BEGIN Data

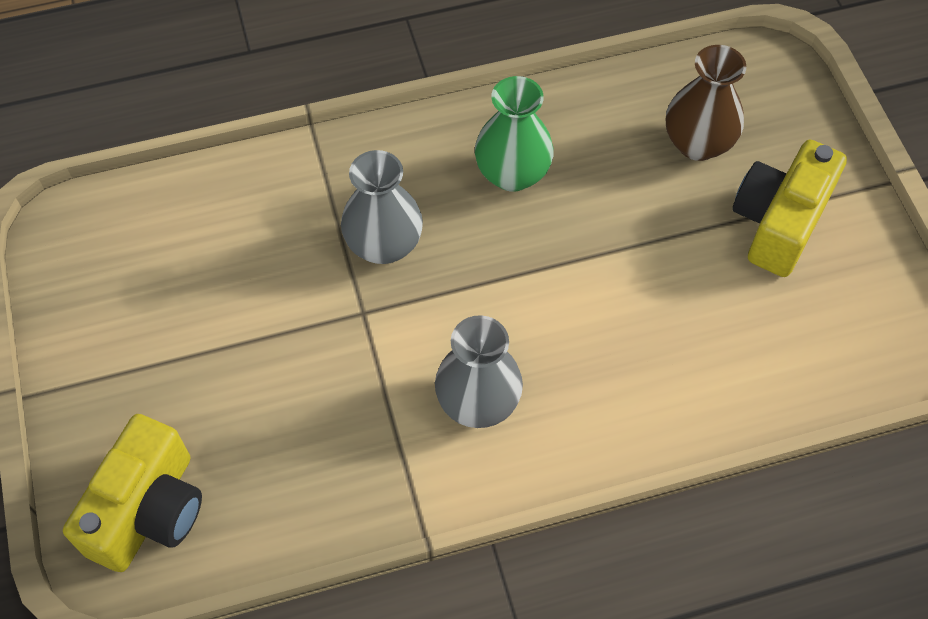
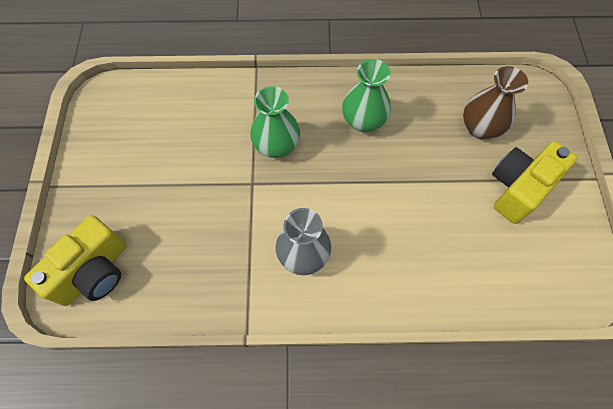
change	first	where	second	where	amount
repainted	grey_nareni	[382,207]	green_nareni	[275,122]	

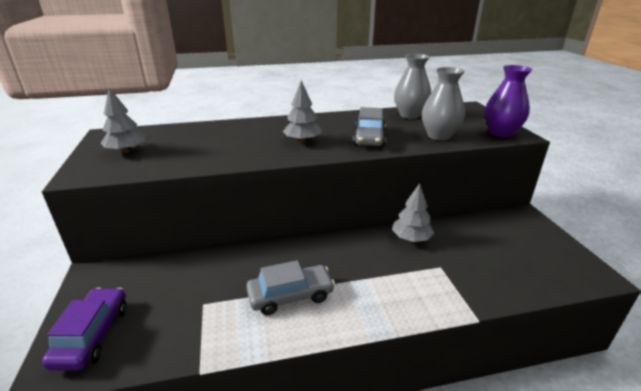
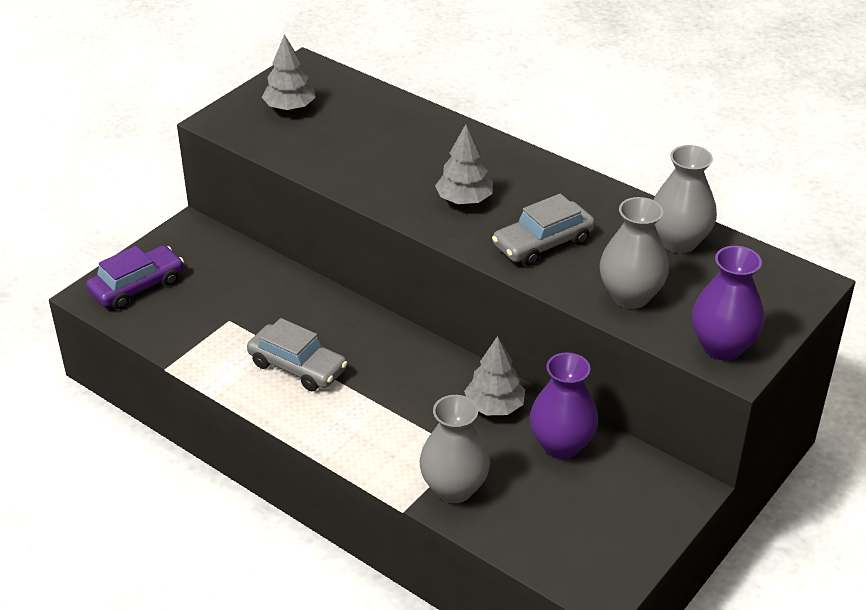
change	first	where	second	where	amount
new			purple_nareni	[564,405]	
new			grey_nareni	[454,449]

END Data

▸ **About this task**:
Transcribe each record exactly as it appears, but omit every picture.

▸ **Answer section**:
change	first	where	second	where	amount
repainted	grey_nareni	[382,207]	green_nareni	[275,122]	

change	first	where	second	where	amount
new			purple_nareni	[564,405]	
new			grey_nareni	[454,449]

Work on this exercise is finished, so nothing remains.